# [Set problem]
Copy out every line of the entries below exactly as they appear, leaving out the pictures.
-- Start Excerpted records --
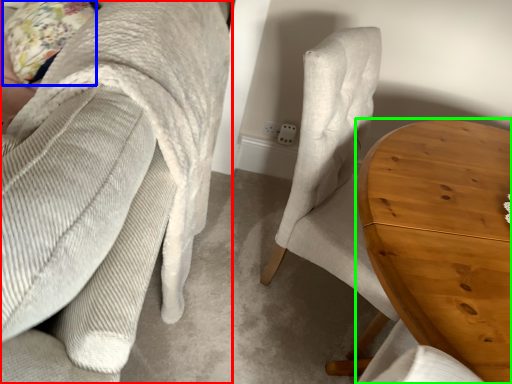
Question: Which object is the farthest from chair (highlighted by a red box)? Choose among these: pillow (highlighted by a blue box) or table (highlighted by a green box).

Choices:
 (A) pillow
 (B) table

Answer: (A)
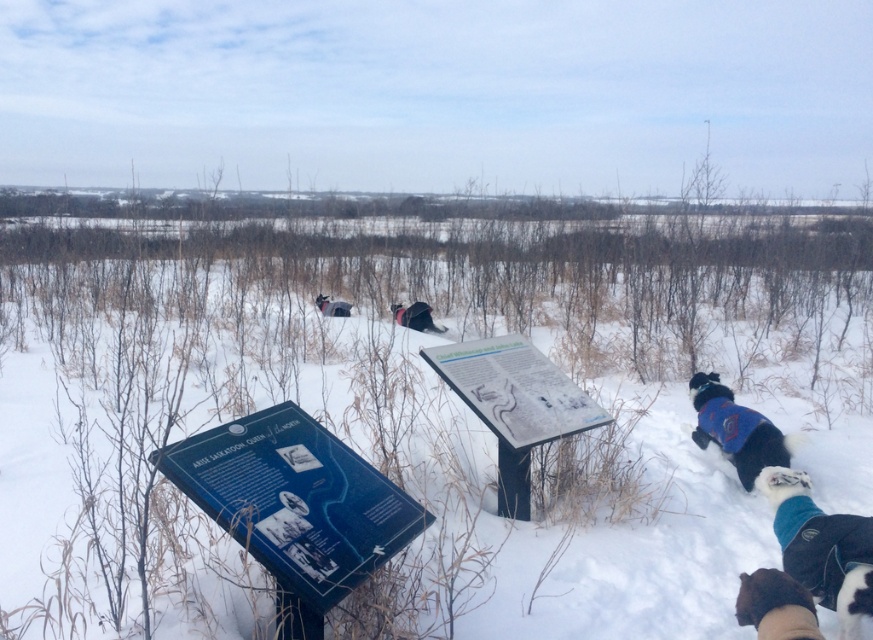
Who is shorter, white fur dog at lower right or black fuzzy dog at center?

Standing shorter between the two is black fuzzy dog at center.

Does white fur dog at lower right have a lesser height compared to black fuzzy dog at center?

No.

Which is in front, point (799, 492) or point (409, 307)?

Point (799, 492) is in front.

Find the location of a particular element. The image size is (873, 640). white fur dog at lower right is located at coordinates (821, 547).

Is white fluffy snow at center wider than white fur dog at lower right?

Yes, white fluffy snow at center is wider than white fur dog at lower right.

Which is below, white fluffy snow at center or white fur dog at lower right?

Positioned lower is white fur dog at lower right.

Between point (287, 323) and point (812, 500), which one is positioned in front?

Point (812, 500) is more forward.

This screenshot has height=640, width=873. I want to click on white fluffy snow at center, so pyautogui.click(x=418, y=394).

Is blue plastic sign at lower left to the right of black fuzzy dog at center from the viewer's perspective?

Incorrect, blue plastic sign at lower left is not on the right side of black fuzzy dog at center.

Does blue plastic sign at lower left have a greater width compared to black fuzzy dog at center?

Yes.

At what (x,y) coordinates should I click in order to perform the action: click on blue plastic sign at lower left. Please return your answer as a coordinate pair (x, y). This screenshot has width=873, height=640. Looking at the image, I should click on tap(294, 506).

Locate an element on the screen. This screenshot has height=640, width=873. blue plastic sign at lower left is located at coordinates (294, 506).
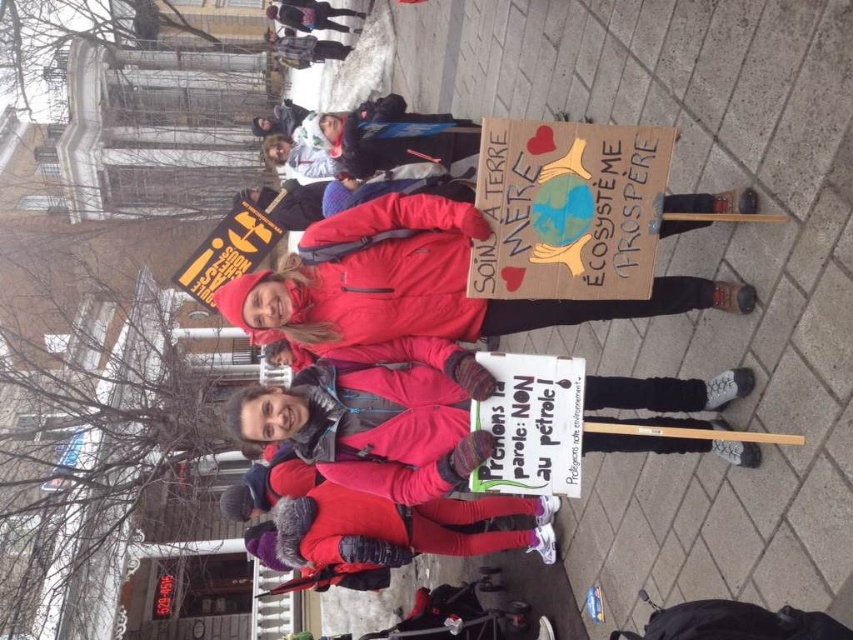
Is matte red jacket at center bigger than red knit hat at upper center?

Indeed, matte red jacket at center has a larger size compared to red knit hat at upper center.

Does matte red jacket at center lie behind red knit hat at upper center?

That is False.

Is point (370, 202) positioned behind point (312, 26)?

No, (370, 202) is closer to viewer.

You are a GUI agent. You are given a task and a screenshot of the screen. Output one action in this format:
    pyautogui.click(x=<x>, y=<y>)
    Task: Click on the matte red jacket at center
    
    Given the screenshot: What is the action you would take?
    click(421, 284)

How much distance is there between green paper sign at center and red knit hat at upper center?

green paper sign at center is 17.56 meters away from red knit hat at upper center.

Can you confirm if green paper sign at center is bigger than red knit hat at upper center?

Incorrect, green paper sign at center is not larger than red knit hat at upper center.

Between point (532, 426) and point (268, 6), which one is positioned in front?

Point (532, 426) is in front.

Find the location of `green paper sign at center`. green paper sign at center is located at coordinates (531, 424).

Measure the distance from matte red jacket at center to green paper sign at center.

matte red jacket at center and green paper sign at center are 39.16 inches apart.

Is matte red jacket at center further to the viewer compared to green paper sign at center?

Yes, it is.

Between point (714, 204) and point (524, 358), which one is positioned in front?

Point (524, 358) is in front.

Identify the location of matte red jacket at center. (421, 284).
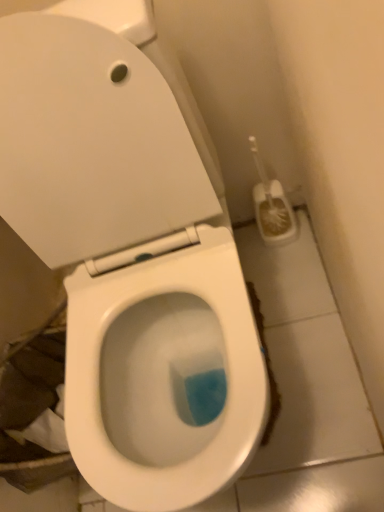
-- End Excerpted records --
# [Final result]
Question: Which object is the farthest from chair (highlighted by a red box)? Choose among these: pillow (highlighted by a blue box) or table (highlighted by a green box).

Choices:
 (A) pillow
 (B) table

Answer: (A)
Who is shorter, white fur dog at lower right or black fuzzy dog at center?

Standing shorter between the two is black fuzzy dog at center.

Does white fur dog at lower right have a lesser height compared to black fuzzy dog at center?

No.

Which is in front, point (799, 492) or point (409, 307)?

Point (799, 492) is in front.

Find the location of a particular element. The image size is (873, 640). white fur dog at lower right is located at coordinates (821, 547).

Is white fluffy snow at center wider than white fur dog at lower right?

Yes, white fluffy snow at center is wider than white fur dog at lower right.

Which is below, white fluffy snow at center or white fur dog at lower right?

Positioned lower is white fur dog at lower right.

Between point (287, 323) and point (812, 500), which one is positioned in front?

Point (812, 500) is more forward.

This screenshot has height=640, width=873. I want to click on white fluffy snow at center, so pyautogui.click(x=418, y=394).

Is blue plastic sign at lower left to the right of black fuzzy dog at center from the viewer's perspective?

Incorrect, blue plastic sign at lower left is not on the right side of black fuzzy dog at center.

Does blue plastic sign at lower left have a greater width compared to black fuzzy dog at center?

Yes.

At what (x,y) coordinates should I click in order to perform the action: click on blue plastic sign at lower left. Please return your answer as a coordinate pair (x, y). This screenshot has width=873, height=640. Looking at the image, I should click on tap(294, 506).

Locate an element on the screen. This screenshot has height=640, width=873. blue plastic sign at lower left is located at coordinates (294, 506).
Is matte red jacket at center bigger than red knit hat at upper center?

Indeed, matte red jacket at center has a larger size compared to red knit hat at upper center.

Does matte red jacket at center lie behind red knit hat at upper center?

That is False.

Is point (370, 202) positioned behind point (312, 26)?

No, (370, 202) is closer to viewer.

You are a GUI agent. You are given a task and a screenshot of the screen. Output one action in this format:
    pyautogui.click(x=<x>, y=<y>)
    Task: Click on the matte red jacket at center
    
    Given the screenshot: What is the action you would take?
    click(421, 284)

How much distance is there between green paper sign at center and red knit hat at upper center?

green paper sign at center is 17.56 meters away from red knit hat at upper center.

Can you confirm if green paper sign at center is bigger than red knit hat at upper center?

Incorrect, green paper sign at center is not larger than red knit hat at upper center.

Between point (532, 426) and point (268, 6), which one is positioned in front?

Point (532, 426) is in front.

Find the location of `green paper sign at center`. green paper sign at center is located at coordinates (531, 424).

Measure the distance from matte red jacket at center to green paper sign at center.

matte red jacket at center and green paper sign at center are 39.16 inches apart.

Is matte red jacket at center further to the viewer compared to green paper sign at center?

Yes, it is.

Between point (714, 204) and point (524, 358), which one is positioned in front?

Point (524, 358) is in front.

Identify the location of matte red jacket at center. (421, 284).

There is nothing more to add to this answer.